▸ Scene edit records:
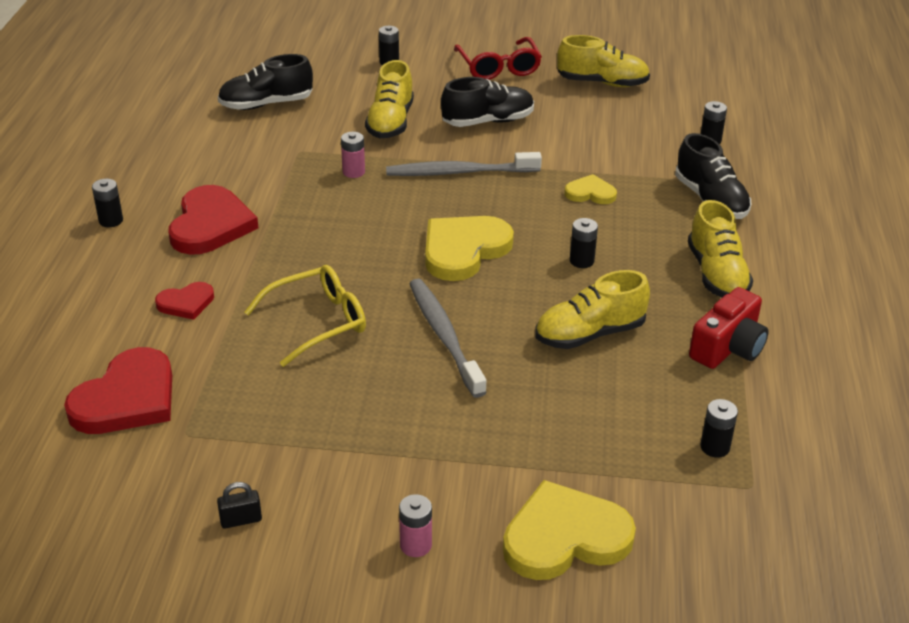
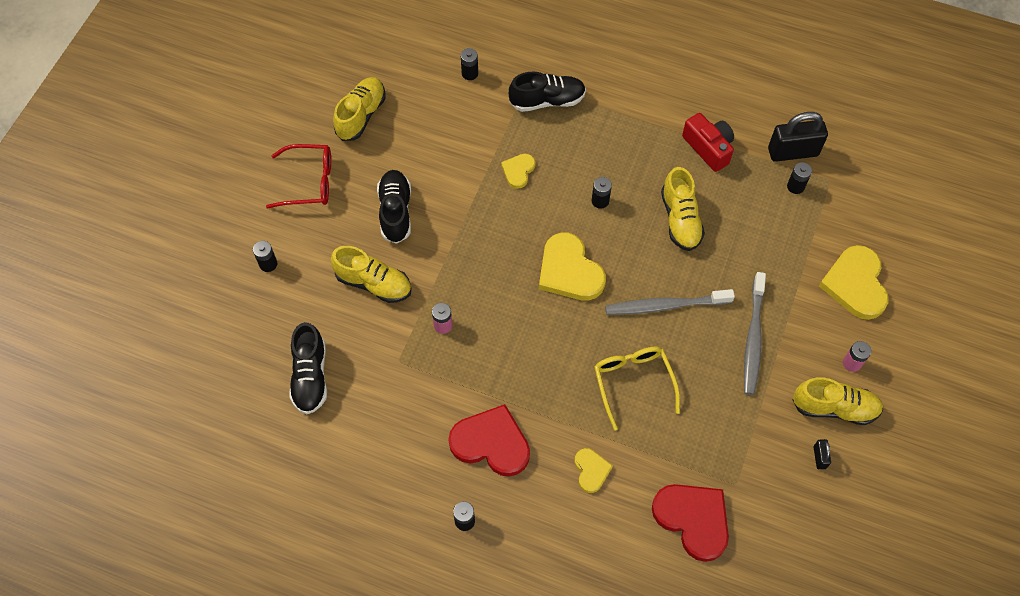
camera: 75 degrees left, 25 degrees up
red heart [155,282,214,320] -> yellow heart [575,448,613,493]
grey toothbrush [386,152,542,176] -> grey toothbrush moved to [744,272,766,395]
yellow shoe [688,200,753,298] -> yellow shoe moved to [792,377,883,425]
none -> black padlock [768,112,828,162]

▸ What the task asks:
Your copy should match the entries exactly, minus the pictures.

▸ Result for this task:
camera: 75 degrees left, 25 degrees up
red heart [155,282,214,320] -> yellow heart [575,448,613,493]
grey toothbrush [386,152,542,176] -> grey toothbrush moved to [744,272,766,395]
yellow shoe [688,200,753,298] -> yellow shoe moved to [792,377,883,425]
none -> black padlock [768,112,828,162]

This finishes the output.